* [DATASET]:

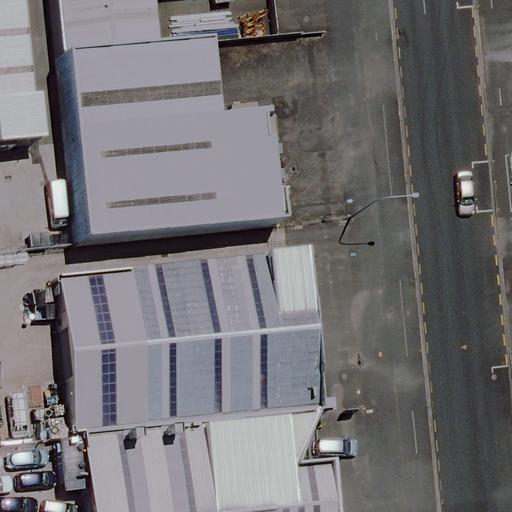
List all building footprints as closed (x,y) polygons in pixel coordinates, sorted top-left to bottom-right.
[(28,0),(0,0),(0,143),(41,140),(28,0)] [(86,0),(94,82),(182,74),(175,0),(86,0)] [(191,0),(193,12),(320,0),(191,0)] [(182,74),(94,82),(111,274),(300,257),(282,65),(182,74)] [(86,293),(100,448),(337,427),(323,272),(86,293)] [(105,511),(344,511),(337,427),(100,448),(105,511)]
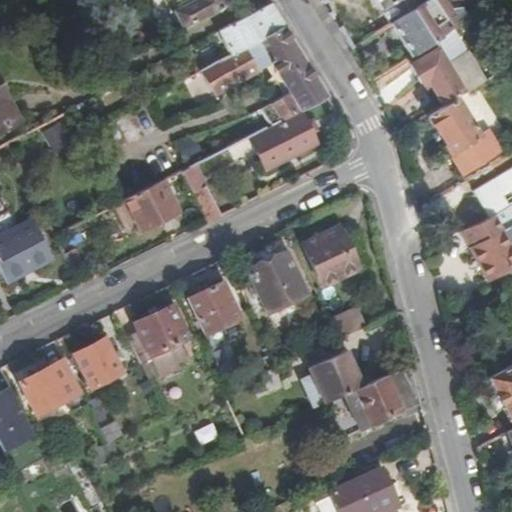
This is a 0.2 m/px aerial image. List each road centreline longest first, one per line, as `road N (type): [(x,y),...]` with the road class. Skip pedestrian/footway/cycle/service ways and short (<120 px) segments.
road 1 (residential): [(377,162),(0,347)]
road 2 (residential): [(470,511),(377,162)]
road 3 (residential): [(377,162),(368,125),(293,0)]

* * *

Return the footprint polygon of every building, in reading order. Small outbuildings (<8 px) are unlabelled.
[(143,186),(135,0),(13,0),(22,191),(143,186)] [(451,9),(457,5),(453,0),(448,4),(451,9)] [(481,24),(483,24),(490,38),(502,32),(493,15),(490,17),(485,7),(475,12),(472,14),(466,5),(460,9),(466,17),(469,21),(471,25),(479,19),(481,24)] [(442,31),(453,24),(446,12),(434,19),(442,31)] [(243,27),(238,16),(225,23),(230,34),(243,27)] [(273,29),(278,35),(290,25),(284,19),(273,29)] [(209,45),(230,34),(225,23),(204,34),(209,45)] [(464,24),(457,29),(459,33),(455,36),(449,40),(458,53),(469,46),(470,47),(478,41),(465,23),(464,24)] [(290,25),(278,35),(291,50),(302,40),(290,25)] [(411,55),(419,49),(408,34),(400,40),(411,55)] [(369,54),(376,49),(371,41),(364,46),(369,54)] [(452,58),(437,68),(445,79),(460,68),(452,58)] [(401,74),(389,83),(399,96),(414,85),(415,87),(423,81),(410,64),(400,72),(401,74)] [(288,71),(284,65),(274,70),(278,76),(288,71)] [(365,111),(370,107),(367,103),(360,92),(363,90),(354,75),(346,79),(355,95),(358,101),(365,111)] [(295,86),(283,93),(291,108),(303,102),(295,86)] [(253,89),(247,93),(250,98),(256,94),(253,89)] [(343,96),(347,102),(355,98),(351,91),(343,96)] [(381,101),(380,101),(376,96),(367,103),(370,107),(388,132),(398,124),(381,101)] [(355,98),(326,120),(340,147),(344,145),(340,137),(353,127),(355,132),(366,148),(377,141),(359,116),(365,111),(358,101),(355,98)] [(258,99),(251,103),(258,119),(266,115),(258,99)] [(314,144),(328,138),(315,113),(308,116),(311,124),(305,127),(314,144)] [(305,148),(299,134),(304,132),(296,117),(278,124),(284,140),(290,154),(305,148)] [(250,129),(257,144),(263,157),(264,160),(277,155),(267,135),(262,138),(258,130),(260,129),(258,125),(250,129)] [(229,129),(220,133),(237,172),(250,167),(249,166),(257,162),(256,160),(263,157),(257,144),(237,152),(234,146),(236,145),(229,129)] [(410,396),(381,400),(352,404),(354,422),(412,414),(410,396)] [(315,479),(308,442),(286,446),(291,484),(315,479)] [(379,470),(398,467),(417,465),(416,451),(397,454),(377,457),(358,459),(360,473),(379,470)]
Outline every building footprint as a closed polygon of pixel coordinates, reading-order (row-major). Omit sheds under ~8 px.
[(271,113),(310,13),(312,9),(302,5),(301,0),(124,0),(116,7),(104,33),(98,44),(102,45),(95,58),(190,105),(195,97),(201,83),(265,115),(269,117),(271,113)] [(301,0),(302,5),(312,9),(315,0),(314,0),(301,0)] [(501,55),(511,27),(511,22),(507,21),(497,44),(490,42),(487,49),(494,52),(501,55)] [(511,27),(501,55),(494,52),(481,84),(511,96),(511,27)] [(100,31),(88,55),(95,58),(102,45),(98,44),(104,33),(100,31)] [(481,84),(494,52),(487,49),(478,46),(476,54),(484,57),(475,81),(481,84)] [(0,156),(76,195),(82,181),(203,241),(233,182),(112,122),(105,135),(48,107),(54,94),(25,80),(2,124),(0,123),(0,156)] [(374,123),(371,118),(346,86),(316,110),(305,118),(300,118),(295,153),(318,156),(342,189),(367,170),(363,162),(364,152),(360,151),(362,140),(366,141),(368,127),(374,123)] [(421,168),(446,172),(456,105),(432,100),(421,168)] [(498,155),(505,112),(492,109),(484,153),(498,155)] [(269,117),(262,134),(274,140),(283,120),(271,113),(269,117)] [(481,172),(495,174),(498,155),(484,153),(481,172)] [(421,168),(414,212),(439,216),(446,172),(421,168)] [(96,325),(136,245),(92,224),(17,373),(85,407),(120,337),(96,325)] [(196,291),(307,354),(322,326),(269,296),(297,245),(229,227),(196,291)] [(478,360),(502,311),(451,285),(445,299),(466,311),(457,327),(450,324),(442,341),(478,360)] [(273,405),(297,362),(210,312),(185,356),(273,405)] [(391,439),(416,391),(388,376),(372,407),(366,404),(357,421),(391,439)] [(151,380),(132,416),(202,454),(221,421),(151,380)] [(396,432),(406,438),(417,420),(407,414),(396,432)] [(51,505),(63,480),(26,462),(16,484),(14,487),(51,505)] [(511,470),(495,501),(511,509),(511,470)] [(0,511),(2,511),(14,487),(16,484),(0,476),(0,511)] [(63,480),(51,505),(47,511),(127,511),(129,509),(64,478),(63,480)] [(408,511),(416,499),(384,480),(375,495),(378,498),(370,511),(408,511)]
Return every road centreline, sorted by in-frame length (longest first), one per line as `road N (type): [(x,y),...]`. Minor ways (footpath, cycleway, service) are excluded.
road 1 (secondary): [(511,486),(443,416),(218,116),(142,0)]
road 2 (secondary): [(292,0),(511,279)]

* [WHAT IS EXPECTED]:
Starting with the line that contains "Return every road" and going on through the line that contains "road 2 (secondary): [(292,0),(511,279)]", put those lines into a JSON list of strings, one string per line, leaving out any blank lines.

* [EXPECTED ANSWER]:
[
  "Return every road centreline, sorted by in-frame length (longest first), one per line as `road N (type): [(x,y),...]`. Minor ways (footpath, cycleway, service) are excluded.",
  "road 1 (secondary): [(511,486),(443,416),(218,116),(142,0)]",
  "road 2 (secondary): [(292,0),(511,279)]"
]